**TASK OBJECTIVE**
Reproduce every record exactly as it appears, but not the pictures.

Object correspondence data
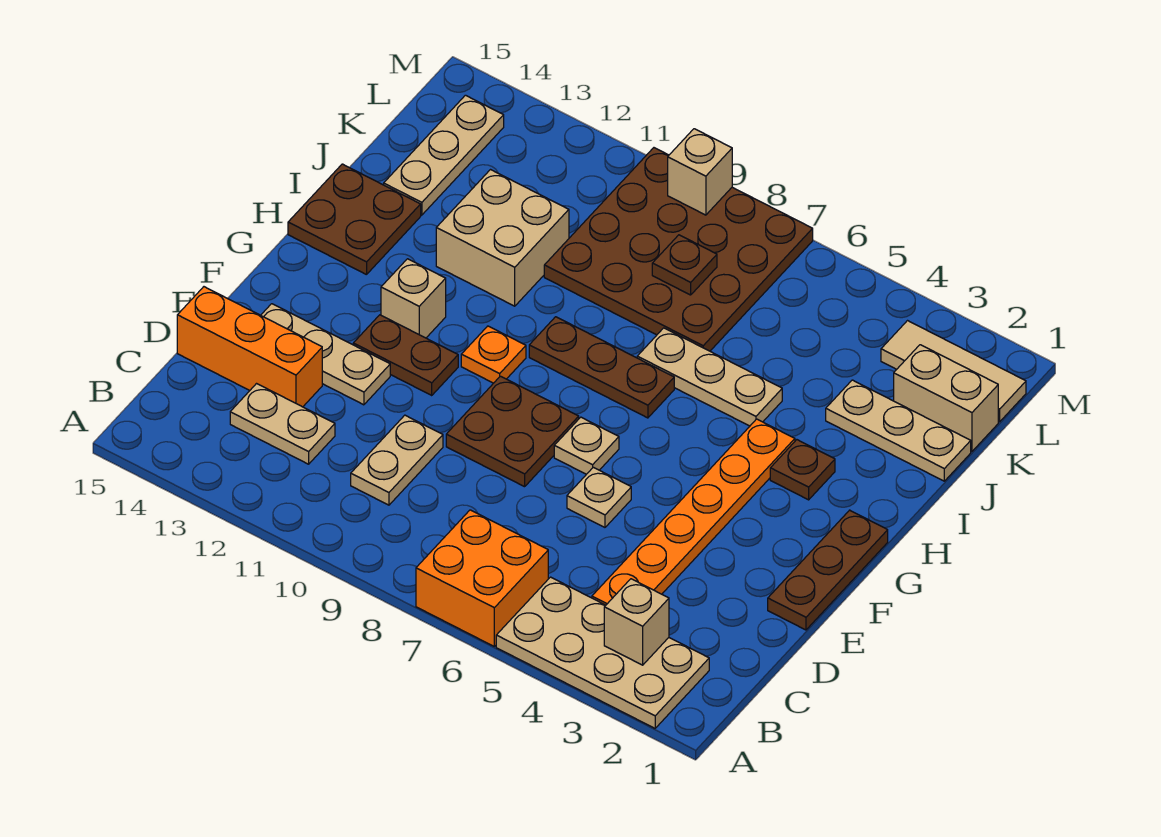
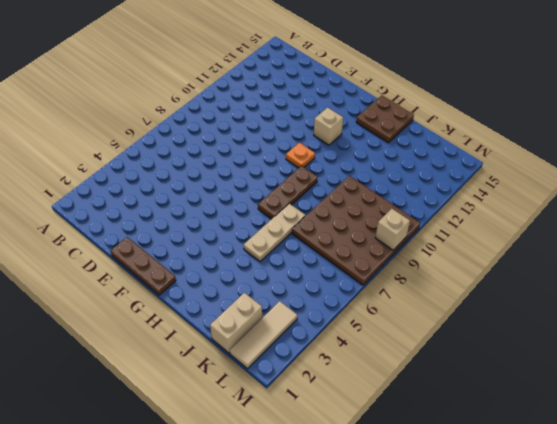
none -> tan plate A2:B5 level 1
none -> orange brick A6:B7 level 1
none -> orange plate C4:H4 level 1

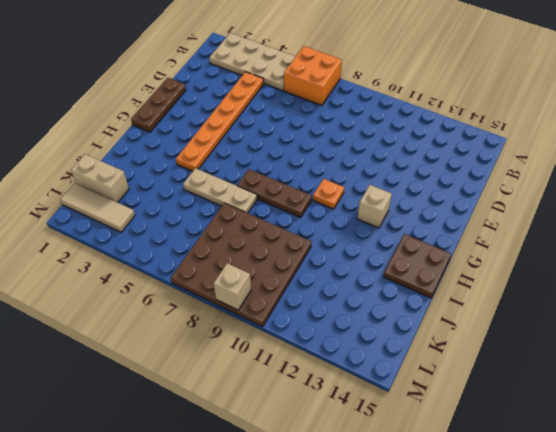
none -> tan plate C10:D10 level 1
none -> tan plate C12:C13 level 1
none -> orange brick D13:D15 level 1

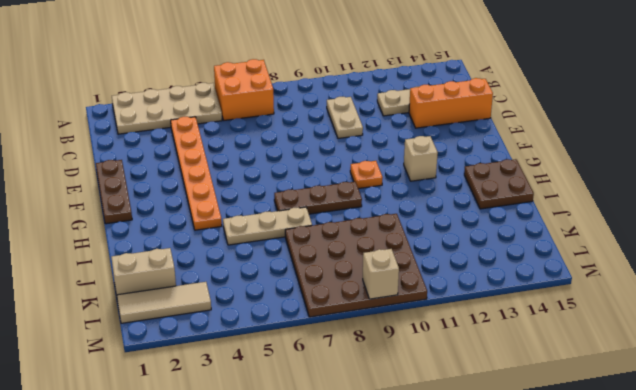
none -> tan plate E6 level 1
none -> brown plate E8:F9 level 1
none -> tan plate E12:E14 level 1

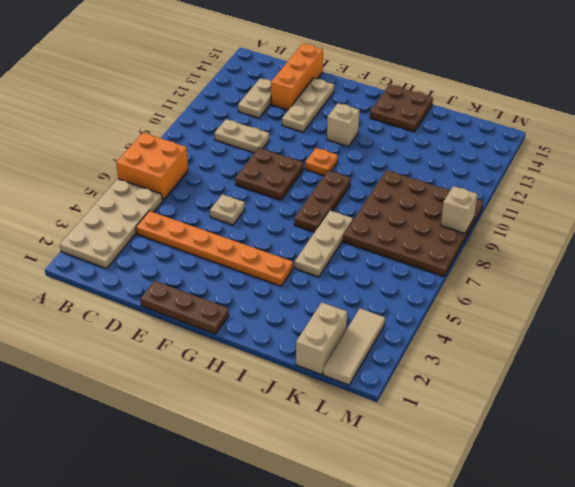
none -> tan plate F7 level 1
none -> brown plate F11:F12 level 1
none -> brown plate H3 level 1

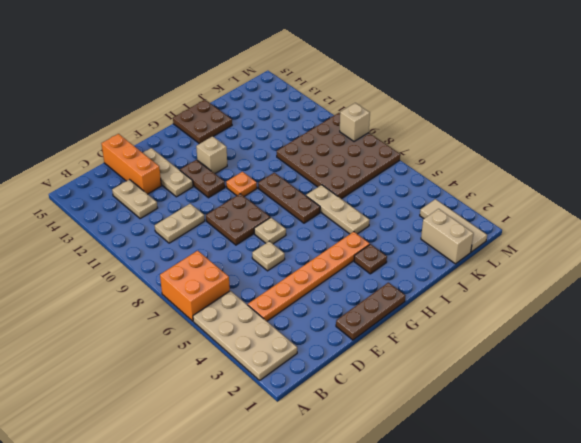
none -> tan brick I11:J12 level 1
none -> tan plate J1:J3 level 1
none -> tan plate J14:L14 level 1

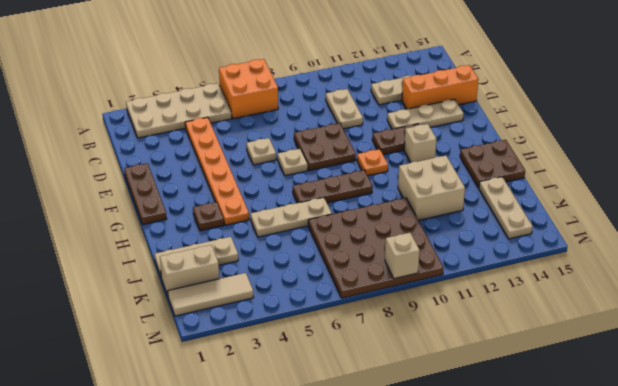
none -> tan brick B3 level 2
none -> brown plate K8 level 2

**TASK RESPONSE**
none -> tan plate A2:B5 level 1
none -> orange brick A6:B7 level 1
none -> orange plate C4:H4 level 1

none -> tan plate C10:D10 level 1
none -> tan plate C12:C13 level 1
none -> orange brick D13:D15 level 1

none -> tan plate E6 level 1
none -> brown plate E8:F9 level 1
none -> tan plate E12:E14 level 1

none -> tan plate F7 level 1
none -> brown plate F11:F12 level 1
none -> brown plate H3 level 1

none -> tan brick I11:J12 level 1
none -> tan plate J1:J3 level 1
none -> tan plate J14:L14 level 1

none -> tan brick B3 level 2
none -> brown plate K8 level 2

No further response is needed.